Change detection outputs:
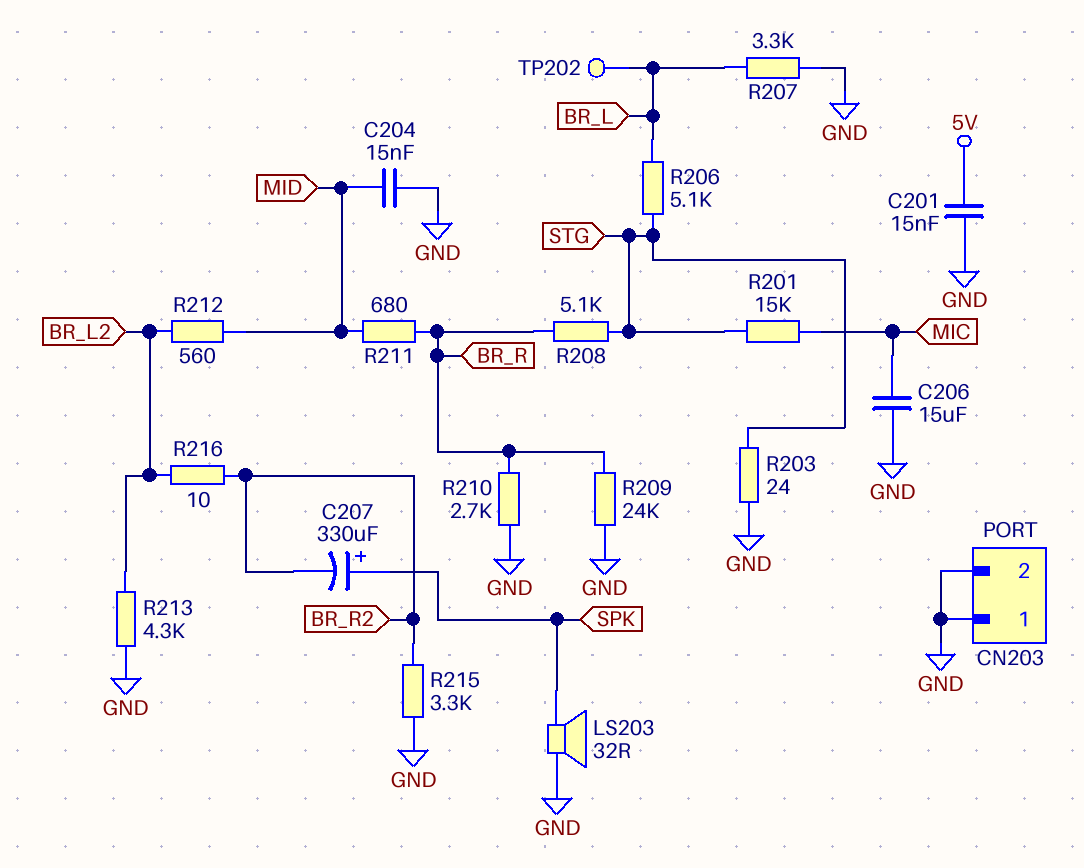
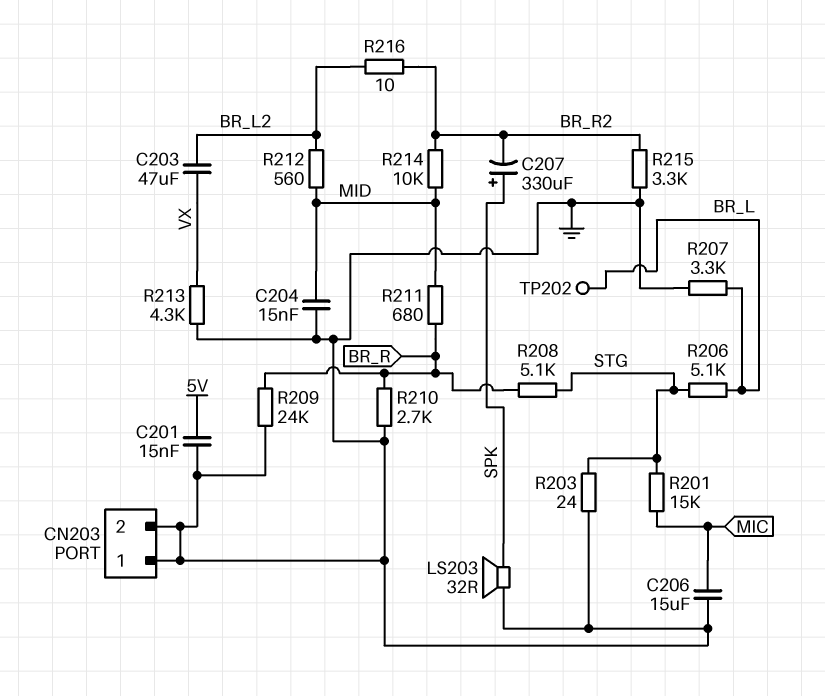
C203: none -> 47uF (BR_L2, VX)
R213: 4.3k (BR_L2, GND) -> 4.3k (GND, VX)
R214: none -> 10k (BR_R2, MID)

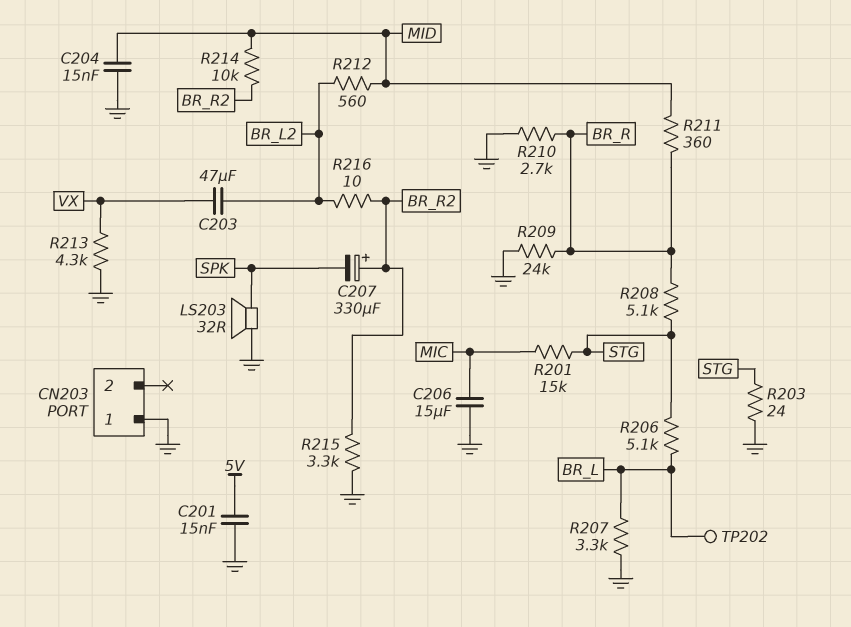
C207: 330uF (plus SPK, minus BR_R2) -> 330uF (plus BR_R2, minus SPK)
CN203 pin 2: GND -> none
R211: 680 (BR_R, MID) -> 360 (BR_R, MID)

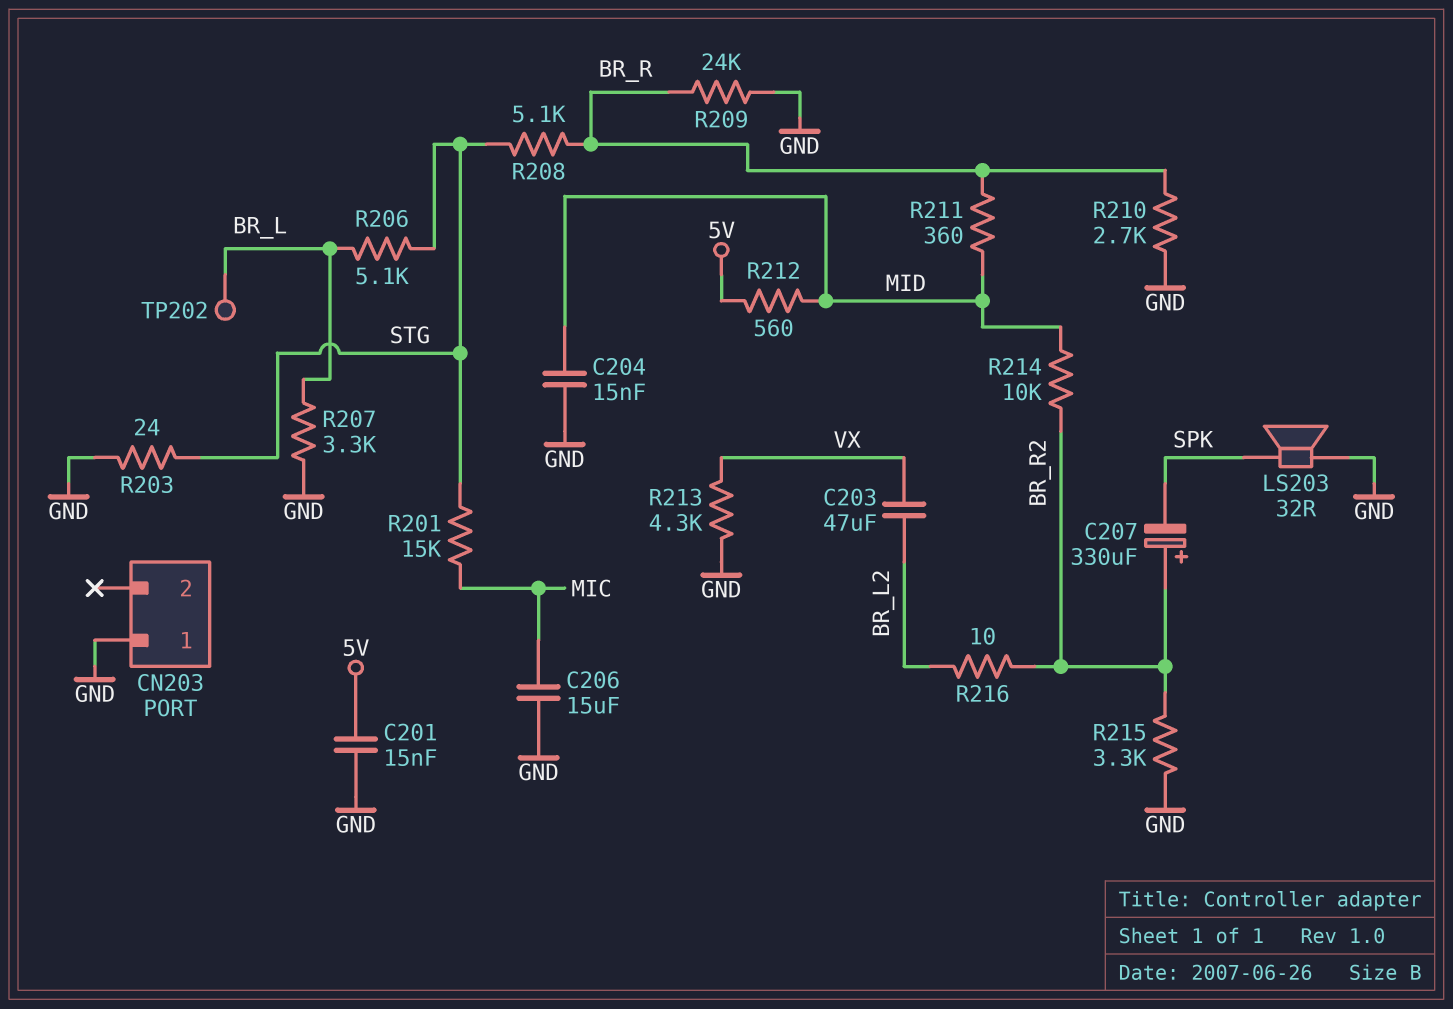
R212: 560 (BR_L2, MID) -> 560 (5V, MID)

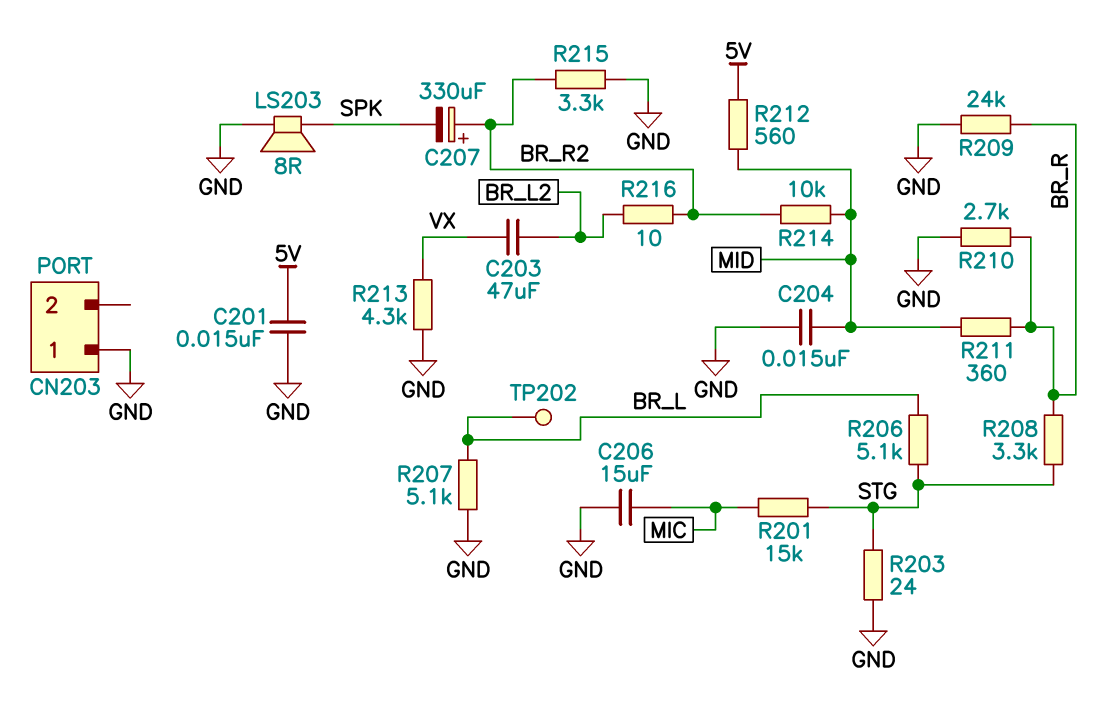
LS203: speaker 32R (GND, SPK) -> speaker 8R (GND, SPK)
R207: 3.3k (BR_L, GND) -> 5.1k (BR_L, GND)
R208: 5.1k (BR_R, STG) -> 3.3k (BR_R, STG)

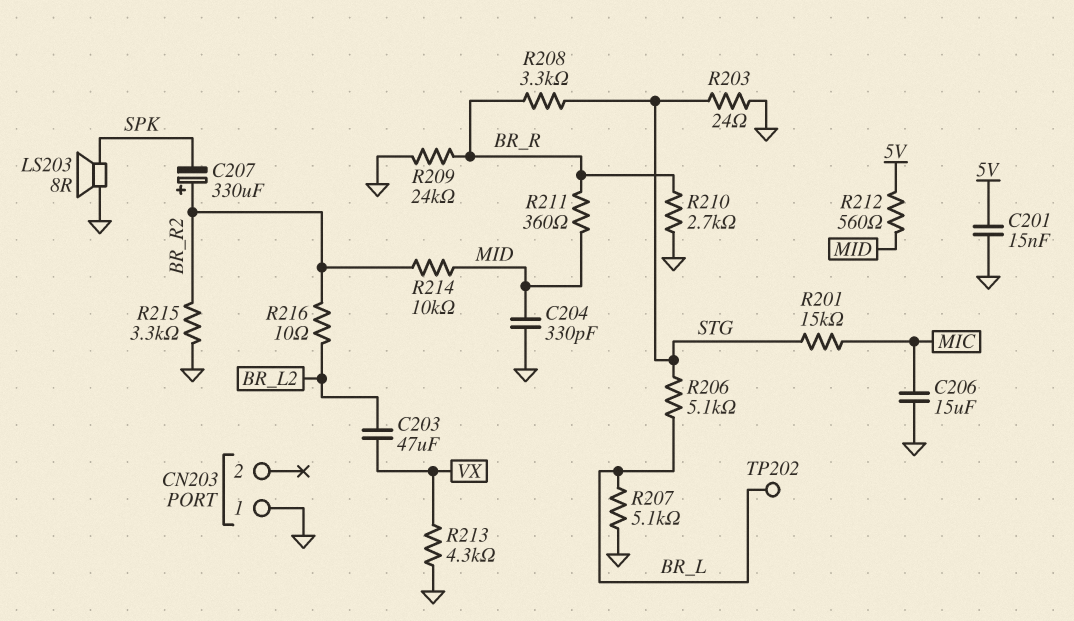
C204: 15nF (GND, MID) -> 330pF (GND, MID)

_INSTRUCTIONS FOR THE TASK_:
Omit every picture, then repeat the remaining data exactly as it appears above.

_ANSWER BELOW_:
C203: none -> 47uF (BR_L2, VX)
R213: 4.3k (BR_L2, GND) -> 4.3k (GND, VX)
R214: none -> 10k (BR_R2, MID)

C207: 330uF (plus SPK, minus BR_R2) -> 330uF (plus BR_R2, minus SPK)
CN203 pin 2: GND -> none
R211: 680 (BR_R, MID) -> 360 (BR_R, MID)

R212: 560 (BR_L2, MID) -> 560 (5V, MID)

LS203: speaker 32R (GND, SPK) -> speaker 8R (GND, SPK)
R207: 3.3k (BR_L, GND) -> 5.1k (BR_L, GND)
R208: 5.1k (BR_R, STG) -> 3.3k (BR_R, STG)

C204: 15nF (GND, MID) -> 330pF (GND, MID)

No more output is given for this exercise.